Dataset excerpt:
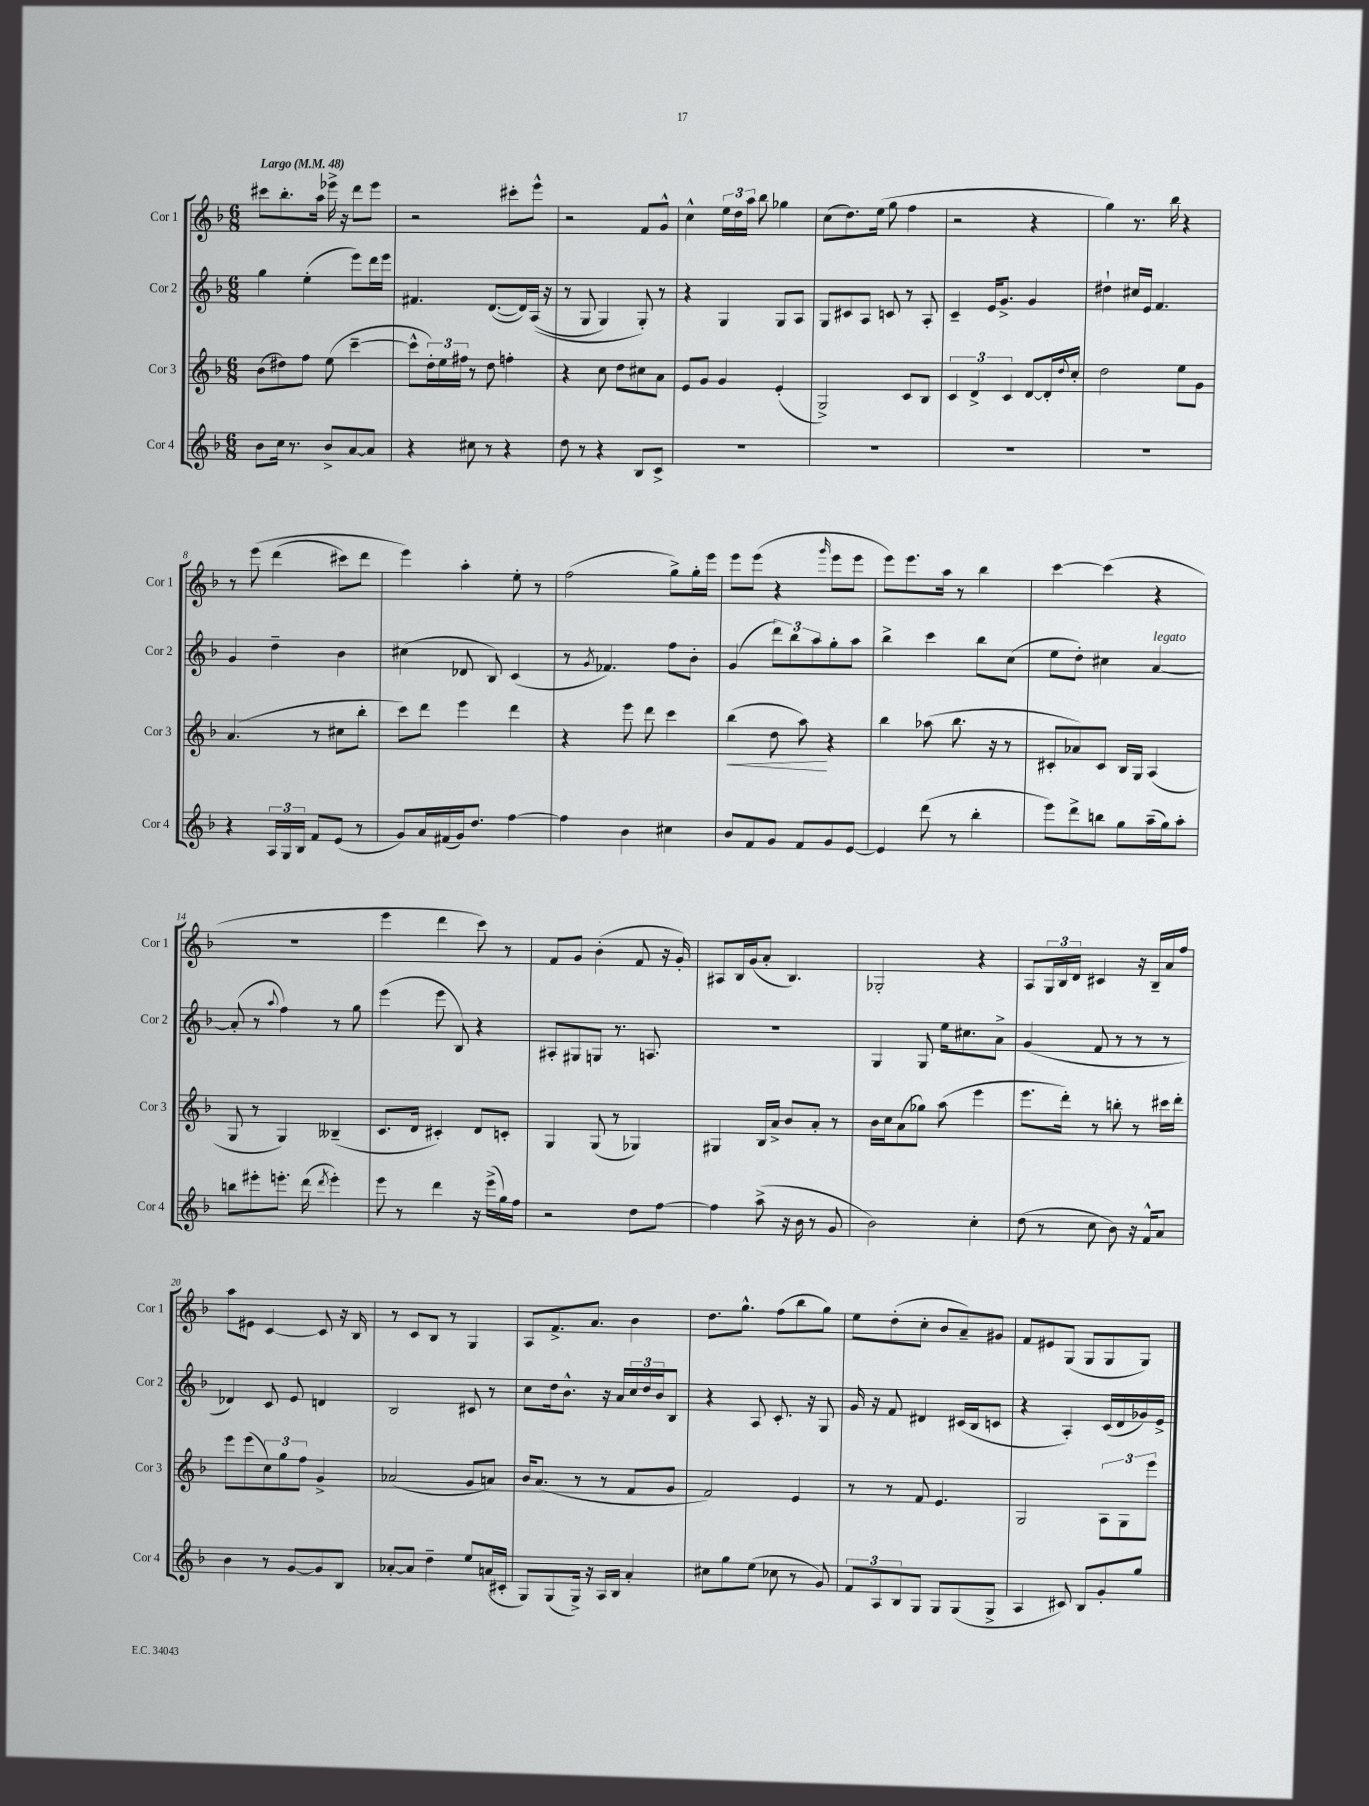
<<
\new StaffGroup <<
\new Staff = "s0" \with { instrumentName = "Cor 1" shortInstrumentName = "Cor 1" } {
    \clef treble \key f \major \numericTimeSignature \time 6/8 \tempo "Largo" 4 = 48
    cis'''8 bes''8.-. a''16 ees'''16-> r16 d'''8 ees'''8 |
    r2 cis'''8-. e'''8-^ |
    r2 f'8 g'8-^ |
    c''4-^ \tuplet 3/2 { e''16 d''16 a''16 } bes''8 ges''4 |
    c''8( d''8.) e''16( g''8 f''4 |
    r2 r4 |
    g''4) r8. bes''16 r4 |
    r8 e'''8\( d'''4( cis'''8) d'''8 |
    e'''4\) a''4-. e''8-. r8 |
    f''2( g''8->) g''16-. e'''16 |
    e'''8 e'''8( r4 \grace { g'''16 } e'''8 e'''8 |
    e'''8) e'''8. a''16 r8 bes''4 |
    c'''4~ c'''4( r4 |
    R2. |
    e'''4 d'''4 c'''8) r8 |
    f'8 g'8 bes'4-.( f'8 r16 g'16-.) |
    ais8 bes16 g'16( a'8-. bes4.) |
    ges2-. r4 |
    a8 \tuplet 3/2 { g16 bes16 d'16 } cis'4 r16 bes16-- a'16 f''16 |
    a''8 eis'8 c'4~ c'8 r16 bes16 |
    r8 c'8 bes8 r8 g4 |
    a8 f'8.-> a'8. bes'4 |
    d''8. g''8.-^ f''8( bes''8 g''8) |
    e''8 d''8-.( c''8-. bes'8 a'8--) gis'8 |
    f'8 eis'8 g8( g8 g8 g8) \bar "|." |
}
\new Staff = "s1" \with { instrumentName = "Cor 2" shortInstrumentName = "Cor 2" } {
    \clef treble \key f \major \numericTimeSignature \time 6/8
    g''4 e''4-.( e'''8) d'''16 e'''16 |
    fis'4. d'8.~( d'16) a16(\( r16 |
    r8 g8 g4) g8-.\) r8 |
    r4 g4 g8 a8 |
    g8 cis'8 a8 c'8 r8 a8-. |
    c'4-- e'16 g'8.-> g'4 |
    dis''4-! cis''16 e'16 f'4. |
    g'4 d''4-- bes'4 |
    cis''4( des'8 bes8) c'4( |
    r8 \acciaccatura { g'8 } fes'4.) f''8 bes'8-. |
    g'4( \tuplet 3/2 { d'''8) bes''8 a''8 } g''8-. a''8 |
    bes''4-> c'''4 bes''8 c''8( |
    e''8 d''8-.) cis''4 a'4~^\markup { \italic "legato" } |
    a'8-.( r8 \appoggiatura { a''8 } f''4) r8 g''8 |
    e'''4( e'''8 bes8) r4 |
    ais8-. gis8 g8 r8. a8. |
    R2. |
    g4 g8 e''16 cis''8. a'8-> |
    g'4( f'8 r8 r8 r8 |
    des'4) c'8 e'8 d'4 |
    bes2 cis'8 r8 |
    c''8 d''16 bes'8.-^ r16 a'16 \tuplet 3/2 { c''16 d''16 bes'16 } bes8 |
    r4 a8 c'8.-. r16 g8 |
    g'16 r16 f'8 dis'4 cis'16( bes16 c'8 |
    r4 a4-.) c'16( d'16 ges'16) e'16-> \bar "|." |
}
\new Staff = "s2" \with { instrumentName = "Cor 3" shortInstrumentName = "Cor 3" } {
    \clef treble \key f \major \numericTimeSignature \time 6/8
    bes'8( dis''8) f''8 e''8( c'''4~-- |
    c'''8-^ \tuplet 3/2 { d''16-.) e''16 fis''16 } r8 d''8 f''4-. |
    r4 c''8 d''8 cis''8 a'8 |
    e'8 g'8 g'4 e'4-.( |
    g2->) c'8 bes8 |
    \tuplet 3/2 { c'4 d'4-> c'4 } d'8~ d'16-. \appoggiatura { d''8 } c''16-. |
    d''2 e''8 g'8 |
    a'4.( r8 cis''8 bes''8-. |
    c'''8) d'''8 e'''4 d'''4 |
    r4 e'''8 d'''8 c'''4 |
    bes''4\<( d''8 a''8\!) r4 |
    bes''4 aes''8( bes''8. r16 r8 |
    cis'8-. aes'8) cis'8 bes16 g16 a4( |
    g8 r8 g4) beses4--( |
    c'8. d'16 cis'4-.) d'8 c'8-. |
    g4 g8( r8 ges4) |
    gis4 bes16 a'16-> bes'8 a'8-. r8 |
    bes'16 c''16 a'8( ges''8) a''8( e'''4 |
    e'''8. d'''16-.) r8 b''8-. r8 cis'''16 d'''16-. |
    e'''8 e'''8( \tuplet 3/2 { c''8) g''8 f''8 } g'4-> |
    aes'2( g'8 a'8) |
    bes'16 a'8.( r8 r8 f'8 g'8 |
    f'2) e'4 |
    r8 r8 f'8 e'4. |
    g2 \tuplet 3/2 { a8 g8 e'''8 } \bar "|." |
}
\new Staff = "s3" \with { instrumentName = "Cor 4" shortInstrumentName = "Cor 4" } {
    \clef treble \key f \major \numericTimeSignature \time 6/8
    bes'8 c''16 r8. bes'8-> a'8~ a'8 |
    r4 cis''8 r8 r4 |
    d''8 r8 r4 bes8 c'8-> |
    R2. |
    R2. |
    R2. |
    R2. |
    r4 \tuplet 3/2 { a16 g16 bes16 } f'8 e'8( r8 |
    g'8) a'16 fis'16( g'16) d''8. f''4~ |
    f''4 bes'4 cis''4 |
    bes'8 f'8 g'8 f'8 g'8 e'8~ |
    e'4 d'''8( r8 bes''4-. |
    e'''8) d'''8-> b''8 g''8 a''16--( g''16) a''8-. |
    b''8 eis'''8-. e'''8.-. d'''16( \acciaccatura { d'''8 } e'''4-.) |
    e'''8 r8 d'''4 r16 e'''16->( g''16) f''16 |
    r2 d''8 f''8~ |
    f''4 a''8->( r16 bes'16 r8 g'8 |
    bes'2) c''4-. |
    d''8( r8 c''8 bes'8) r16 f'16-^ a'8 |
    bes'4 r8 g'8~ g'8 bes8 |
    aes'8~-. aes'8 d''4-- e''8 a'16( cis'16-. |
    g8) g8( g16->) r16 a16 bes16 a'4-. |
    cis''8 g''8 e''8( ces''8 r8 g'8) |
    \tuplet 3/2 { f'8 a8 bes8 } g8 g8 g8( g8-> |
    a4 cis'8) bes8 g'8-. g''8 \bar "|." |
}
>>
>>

What this task involves: Find every line in the items above that contains the string "tuplet". Copy each of those lines.

Finished task:
    c''4-^ \tuplet 3/2 { e''16 d''16 a''16 } bes''8 ges''4 |
    a8 \tuplet 3/2 { g16 bes16 d'16 } cis'4 r16 bes16-- a'16 f''16 |
    g'4( \tuplet 3/2 { d'''8) bes''8 a''8 } g''8-. a''8 |
    c''8 d''16 bes'8.-^ r16 a'16 \tuplet 3/2 { c''16 d''16 bes'16 } bes8 |
    c'''8-^ \tuplet 3/2 { d''16-.) e''16 fis''16 } r8 d''8 f''4-. |
    \tuplet 3/2 { c'4 d'4-> c'4 } d'8~ d'16-. \appoggiatura { d''8 } c''16-. |
    e'''8 e'''8( \tuplet 3/2 { c''8) g''8 f''8 } g'4-> |
    g2 \tuplet 3/2 { a8 g8 e'''8 } \bar "|." |
    r4 \tuplet 3/2 { a16 g16 bes16 } f'8 e'8( r8 |
    \tuplet 3/2 { f'8 a8 bes8 } g8 g8 g8( g8-> |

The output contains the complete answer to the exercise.